WORK REQUIRED: Of all the entries below, retype only the lines from the one with "pink cup: none" through the one with "purple trophy: [118,137,159,199]", exactly as they appear.

EXTRACTED INFORMATION:

──────────

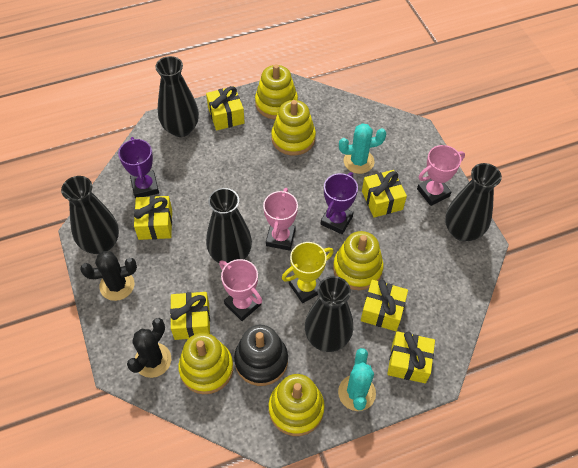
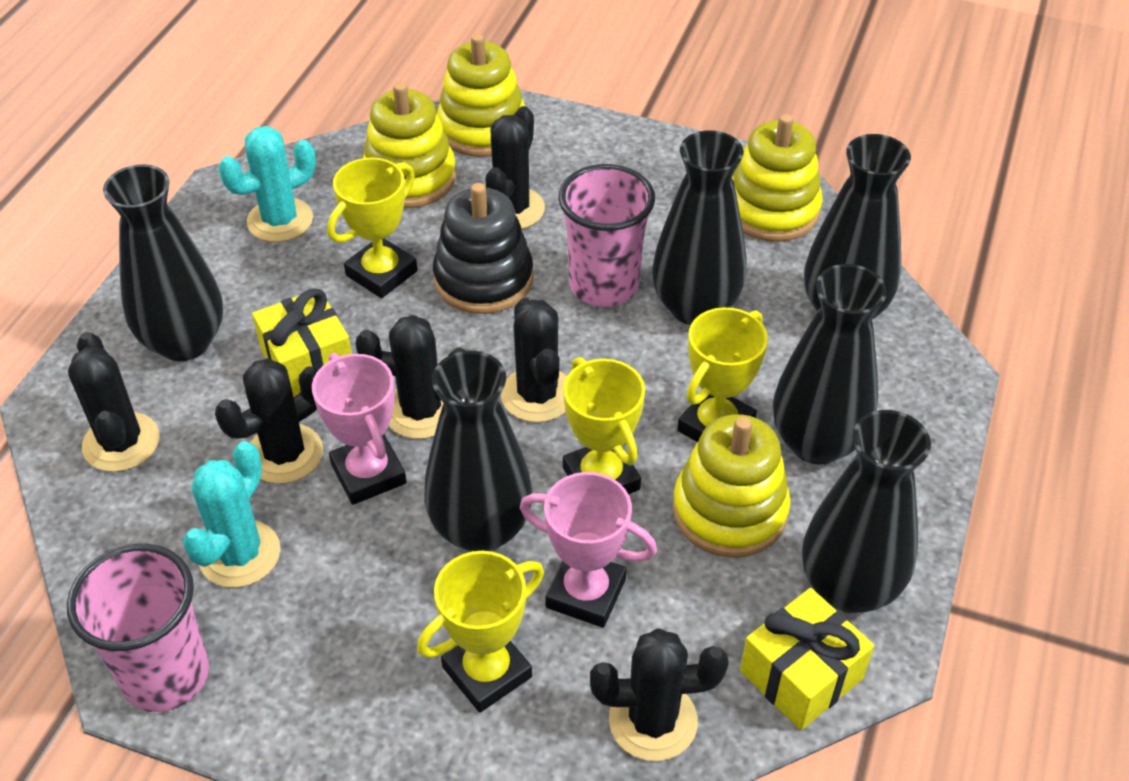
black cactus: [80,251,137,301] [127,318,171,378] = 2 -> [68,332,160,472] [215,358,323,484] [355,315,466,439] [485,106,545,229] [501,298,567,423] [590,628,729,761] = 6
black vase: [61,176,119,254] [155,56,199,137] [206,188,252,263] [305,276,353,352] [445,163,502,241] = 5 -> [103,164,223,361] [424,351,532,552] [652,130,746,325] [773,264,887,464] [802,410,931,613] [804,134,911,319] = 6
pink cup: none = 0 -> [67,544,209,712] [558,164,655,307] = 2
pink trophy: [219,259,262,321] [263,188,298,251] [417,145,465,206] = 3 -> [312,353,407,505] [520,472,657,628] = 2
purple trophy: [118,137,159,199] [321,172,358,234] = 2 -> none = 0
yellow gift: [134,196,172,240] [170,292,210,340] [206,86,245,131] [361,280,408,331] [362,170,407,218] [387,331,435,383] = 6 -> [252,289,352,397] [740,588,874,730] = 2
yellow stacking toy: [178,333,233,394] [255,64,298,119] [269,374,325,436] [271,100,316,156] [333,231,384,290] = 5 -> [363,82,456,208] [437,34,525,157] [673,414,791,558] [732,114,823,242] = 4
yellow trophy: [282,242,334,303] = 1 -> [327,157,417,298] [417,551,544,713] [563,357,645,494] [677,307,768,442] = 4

──────────

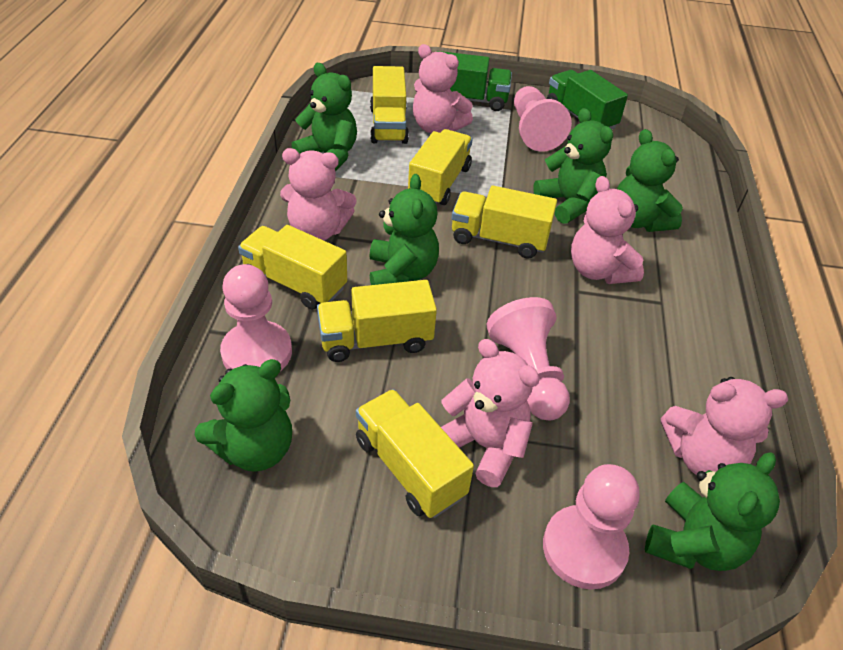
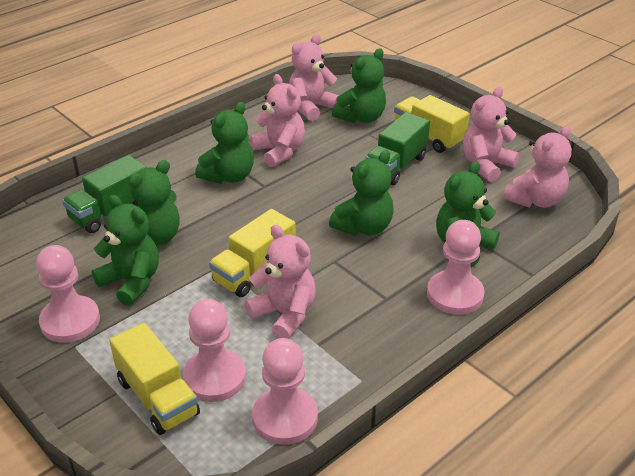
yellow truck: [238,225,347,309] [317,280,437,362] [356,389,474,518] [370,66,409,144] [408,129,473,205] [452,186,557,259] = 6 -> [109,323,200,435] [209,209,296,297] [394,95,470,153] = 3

──────────

SOLUTION TO THIS PROBLEM:
pink cup: none = 0 -> [67,544,209,712] [558,164,655,307] = 2
pink trophy: [219,259,262,321] [263,188,298,251] [417,145,465,206] = 3 -> [312,353,407,505] [520,472,657,628] = 2
purple trophy: [118,137,159,199] [321,172,358,234] = 2 -> none = 0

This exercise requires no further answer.